→ **Task objective**
Would you reproduce, without any alteration, the lines from the opening line of the entries through the line that has "move: green dice" in it?

→ **Task inputs**
※

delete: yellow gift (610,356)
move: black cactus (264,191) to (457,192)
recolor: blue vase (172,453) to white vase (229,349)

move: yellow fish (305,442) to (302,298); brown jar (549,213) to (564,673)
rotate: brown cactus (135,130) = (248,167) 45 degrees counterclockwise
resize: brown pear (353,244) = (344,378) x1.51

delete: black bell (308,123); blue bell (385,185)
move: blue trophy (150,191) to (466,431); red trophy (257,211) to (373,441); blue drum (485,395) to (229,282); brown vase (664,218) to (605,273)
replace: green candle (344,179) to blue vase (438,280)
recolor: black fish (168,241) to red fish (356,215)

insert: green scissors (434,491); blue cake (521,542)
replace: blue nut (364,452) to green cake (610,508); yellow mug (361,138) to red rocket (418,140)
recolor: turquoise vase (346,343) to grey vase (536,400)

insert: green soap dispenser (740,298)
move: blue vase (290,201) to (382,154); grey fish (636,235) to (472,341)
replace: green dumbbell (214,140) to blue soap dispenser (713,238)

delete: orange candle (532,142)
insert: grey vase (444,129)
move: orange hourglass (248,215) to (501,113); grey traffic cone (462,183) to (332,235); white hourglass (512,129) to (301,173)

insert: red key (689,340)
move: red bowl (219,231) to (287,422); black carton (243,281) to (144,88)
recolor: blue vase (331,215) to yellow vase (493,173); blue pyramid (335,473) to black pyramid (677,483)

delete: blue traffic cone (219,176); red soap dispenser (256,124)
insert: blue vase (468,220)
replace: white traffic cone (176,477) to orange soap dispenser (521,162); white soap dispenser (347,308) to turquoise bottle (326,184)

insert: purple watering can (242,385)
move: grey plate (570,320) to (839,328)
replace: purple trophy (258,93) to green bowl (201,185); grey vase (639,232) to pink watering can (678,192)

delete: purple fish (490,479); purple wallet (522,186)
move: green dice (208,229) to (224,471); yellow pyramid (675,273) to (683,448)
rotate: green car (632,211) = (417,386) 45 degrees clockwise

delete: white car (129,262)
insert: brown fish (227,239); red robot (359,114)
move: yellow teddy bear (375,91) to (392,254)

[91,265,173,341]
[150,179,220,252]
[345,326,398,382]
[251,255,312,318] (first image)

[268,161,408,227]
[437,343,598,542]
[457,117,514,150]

※

→ **Final answer**
delete: yellow gift (610,356)
move: black cactus (264,191) to (457,192)
recolor: blue vase (172,453) to white vase (229,349)

move: yellow fish (305,442) to (302,298); brown jar (549,213) to (564,673)
rotate: brown cactus (135,130) = (248,167) 45 degrees counterclockwise
resize: brown pear (353,244) = (344,378) x1.51

delete: black bell (308,123); blue bell (385,185)
move: blue trophy (150,191) to (466,431); red trophy (257,211) to (373,441); blue drum (485,395) to (229,282); brown vase (664,218) to (605,273)
replace: green candle (344,179) to blue vase (438,280)
recolor: black fish (168,241) to red fish (356,215)

insert: green scissors (434,491); blue cake (521,542)
replace: blue nut (364,452) to green cake (610,508); yellow mug (361,138) to red rocket (418,140)
recolor: turquoise vase (346,343) to grey vase (536,400)

insert: green soap dispenser (740,298)
move: blue vase (290,201) to (382,154); grey fish (636,235) to (472,341)
replace: green dumbbell (214,140) to blue soap dispenser (713,238)

delete: orange candle (532,142)
insert: grey vase (444,129)
move: orange hourglass (248,215) to (501,113); grey traffic cone (462,183) to (332,235); white hourglass (512,129) to (301,173)

insert: red key (689,340)
move: red bowl (219,231) to (287,422); black carton (243,281) to (144,88)
recolor: blue vase (331,215) to yellow vase (493,173); blue pyramid (335,473) to black pyramid (677,483)

delete: blue traffic cone (219,176); red soap dispenser (256,124)
insert: blue vase (468,220)
replace: white traffic cone (176,477) to orange soap dispenser (521,162); white soap dispenser (347,308) to turquoise bottle (326,184)

insert: purple watering can (242,385)
move: grey plate (570,320) to (839,328)
replace: purple trophy (258,93) to green bowl (201,185); grey vase (639,232) to pink watering can (678,192)

delete: purple fish (490,479); purple wallet (522,186)
move: green dice (208,229) to (224,471); yellow pyramid (675,273) to (683,448)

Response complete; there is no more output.